=== Problem details ===
Please copy out the entries below exactly, beginning with the line that contains "BT: HC-06 -> HM-10" and ending with the line that contains "SD pin SCK: RX -> D13", and include nothing outside that span.

=== Material provided ===
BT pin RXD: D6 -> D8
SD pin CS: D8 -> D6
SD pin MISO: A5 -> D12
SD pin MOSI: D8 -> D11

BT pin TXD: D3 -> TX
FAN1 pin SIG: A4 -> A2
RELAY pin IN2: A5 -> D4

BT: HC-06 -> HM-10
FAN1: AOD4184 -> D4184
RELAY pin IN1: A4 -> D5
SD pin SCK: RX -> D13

---

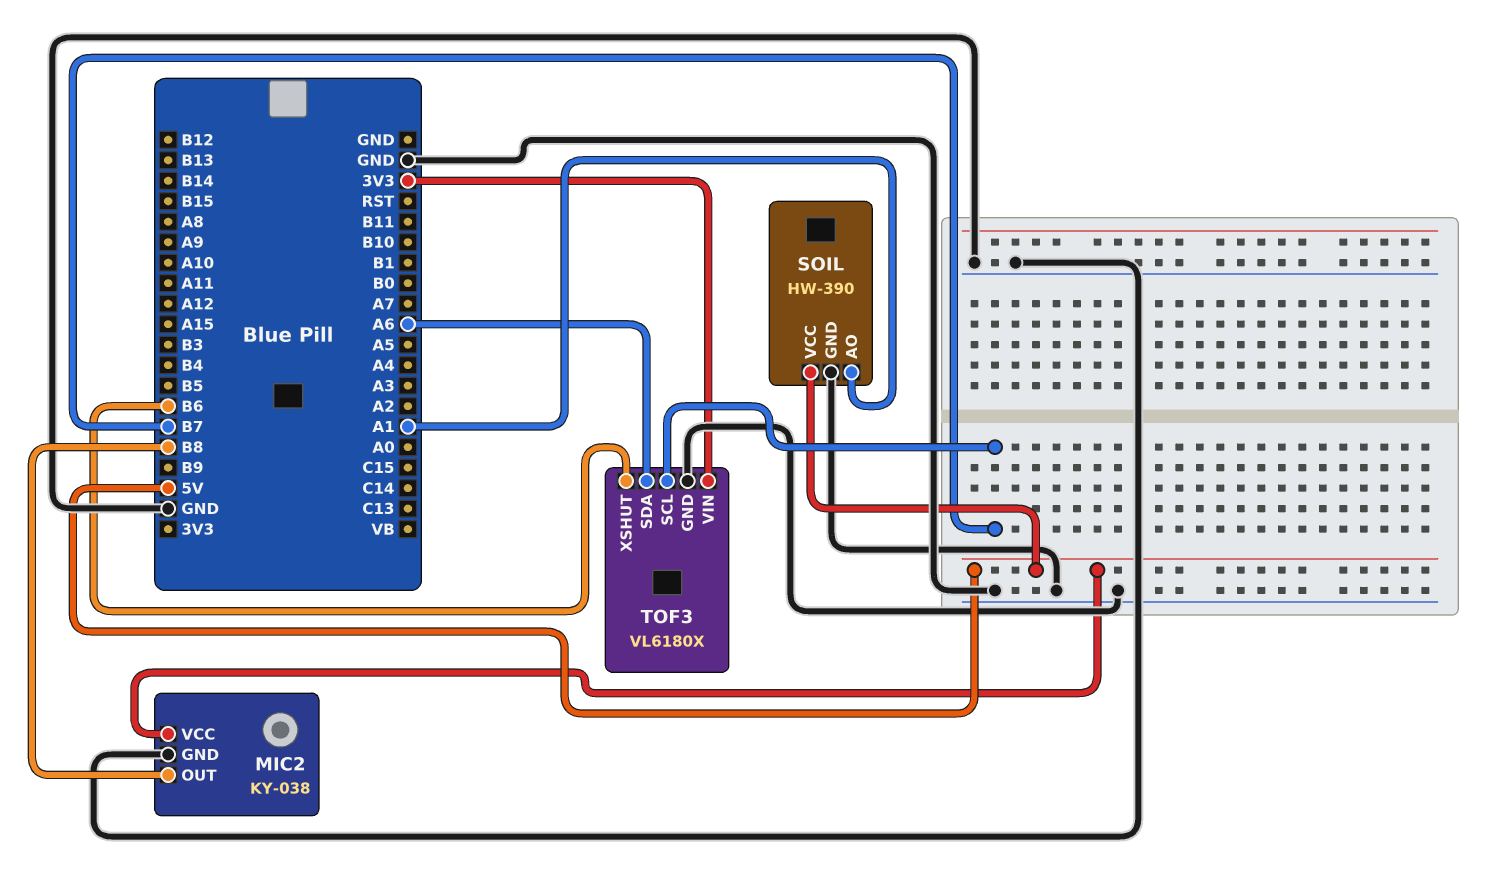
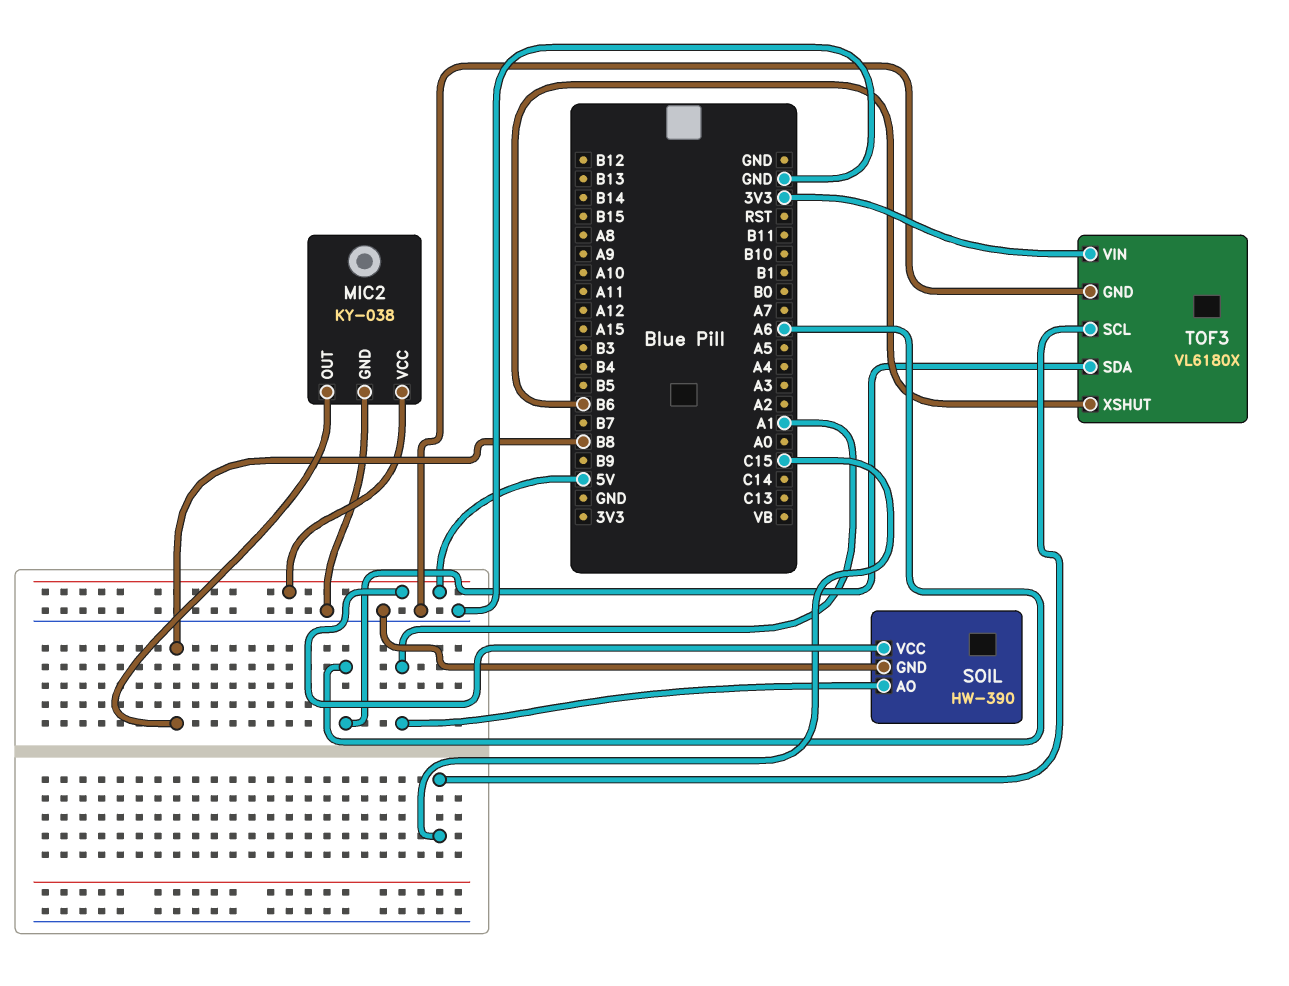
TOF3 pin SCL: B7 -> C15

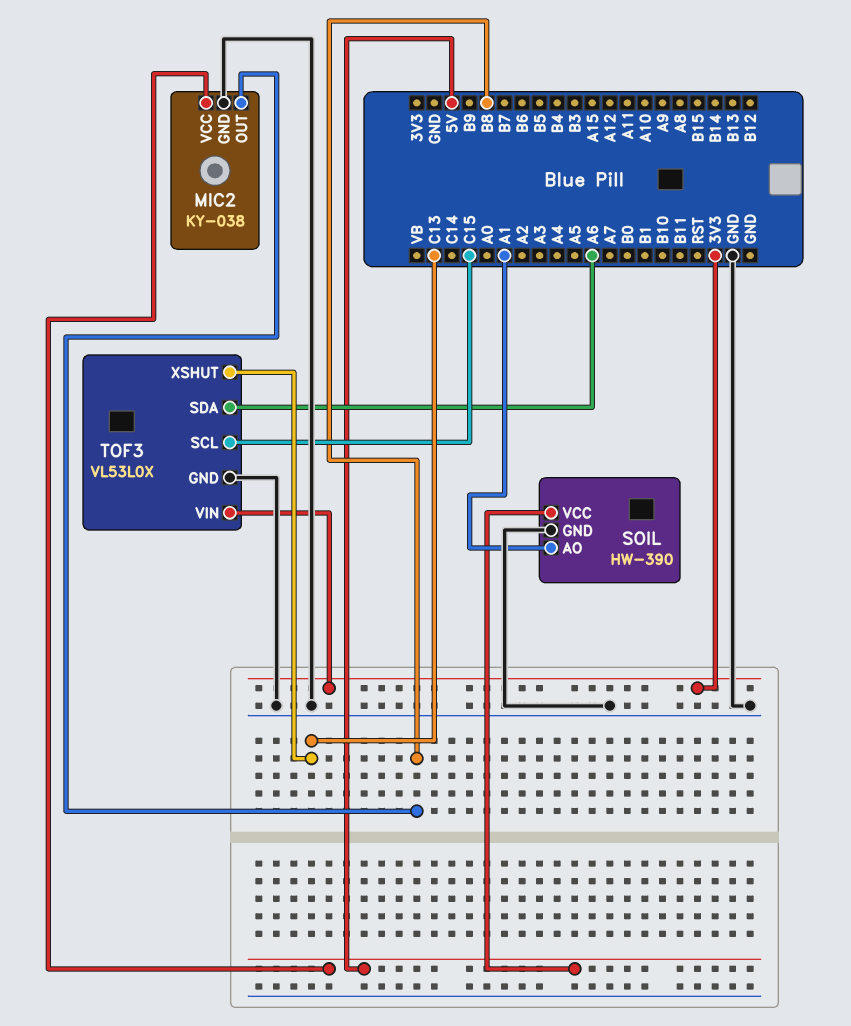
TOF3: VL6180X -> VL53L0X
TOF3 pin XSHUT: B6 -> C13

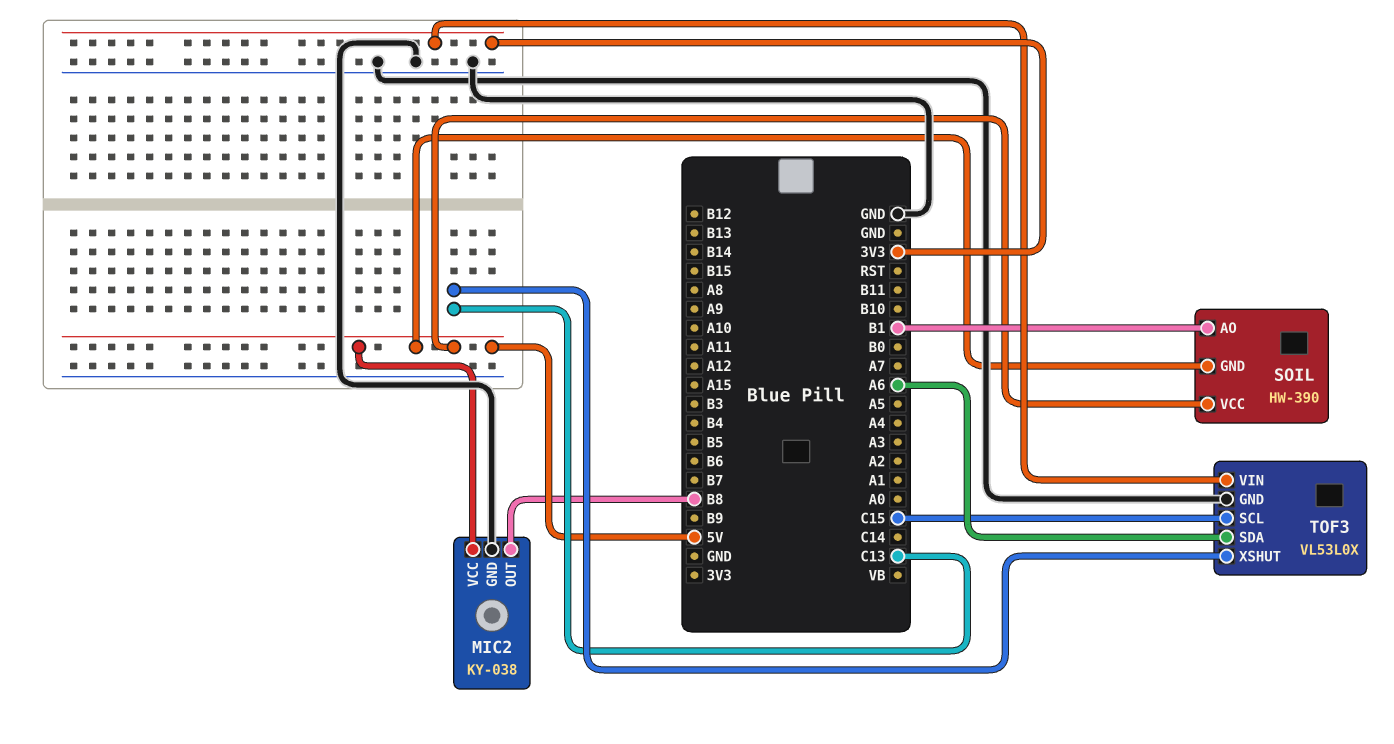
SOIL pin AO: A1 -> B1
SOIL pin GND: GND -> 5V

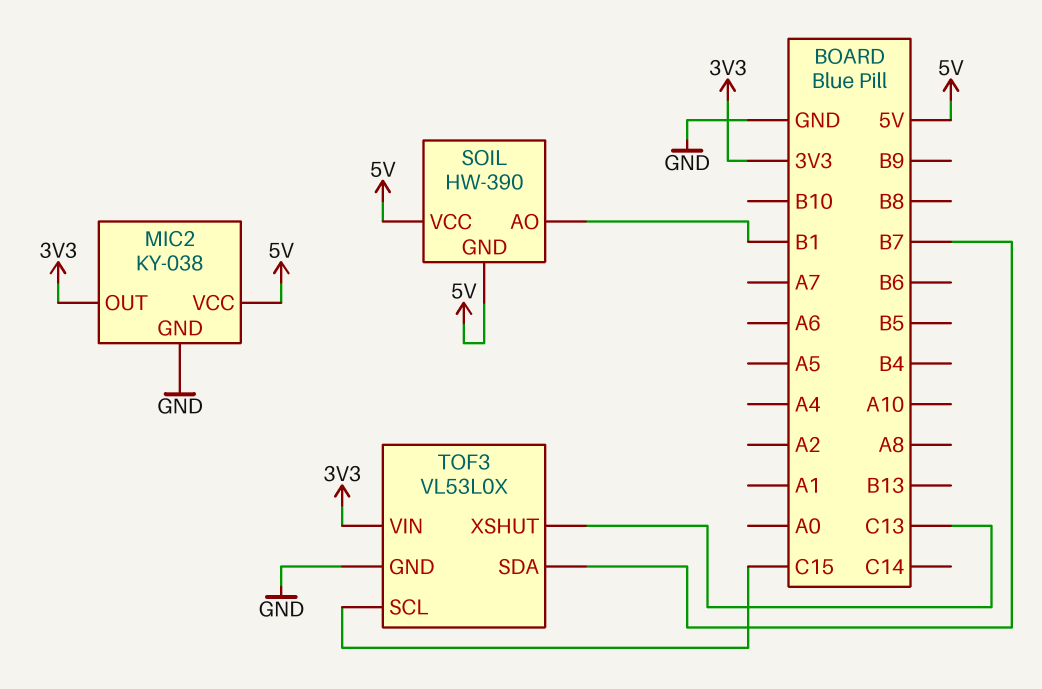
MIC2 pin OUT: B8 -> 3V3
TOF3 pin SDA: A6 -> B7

=== Response to the exercise ===
BT: HC-06 -> HM-10
FAN1: AOD4184 -> D4184
RELAY pin IN1: A4 -> D5
SD pin SCK: RX -> D13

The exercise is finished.